• [WHAT THE EXERCISE ASKS]
From the entries below, copy each line in which the word "size" occurs.

• [EXTRACTED RECORDS]
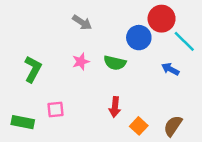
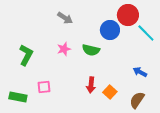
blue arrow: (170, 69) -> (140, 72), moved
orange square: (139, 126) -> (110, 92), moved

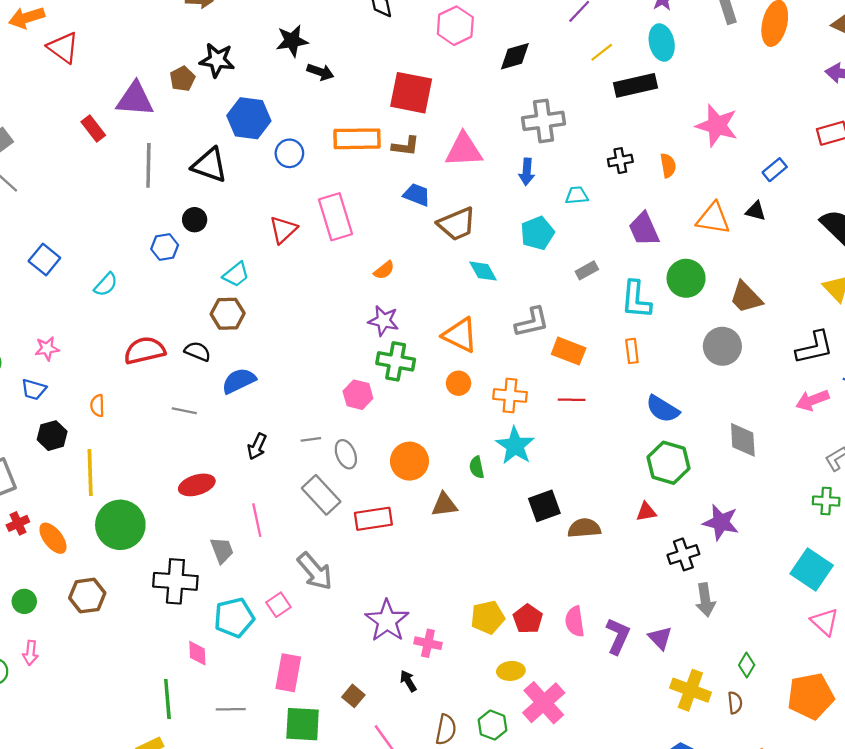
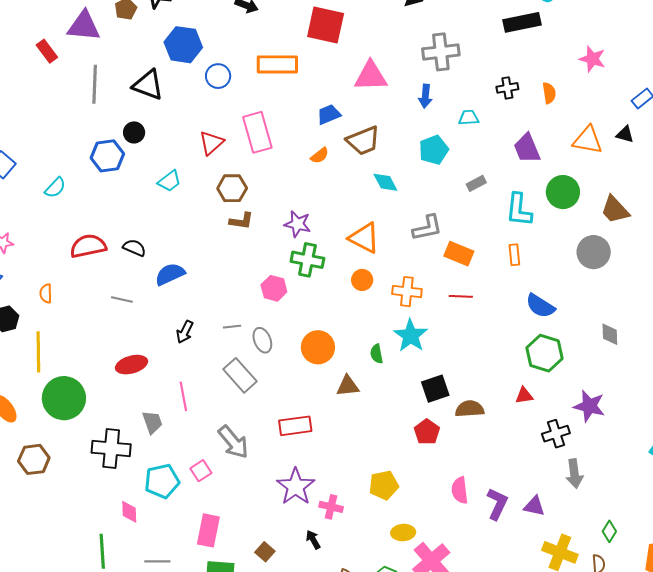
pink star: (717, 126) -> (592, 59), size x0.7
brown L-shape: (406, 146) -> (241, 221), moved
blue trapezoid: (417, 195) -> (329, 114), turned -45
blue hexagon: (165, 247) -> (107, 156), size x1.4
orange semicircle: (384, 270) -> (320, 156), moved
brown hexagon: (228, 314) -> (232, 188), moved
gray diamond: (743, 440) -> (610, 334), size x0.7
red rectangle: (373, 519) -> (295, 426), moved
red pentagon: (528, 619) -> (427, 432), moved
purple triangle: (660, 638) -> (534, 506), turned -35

• [ANSWER FOR THIS EXERCISE]
pink star: (717, 126) -> (592, 59), size x0.7
blue hexagon: (165, 247) -> (107, 156), size x1.4
gray diamond: (743, 440) -> (610, 334), size x0.7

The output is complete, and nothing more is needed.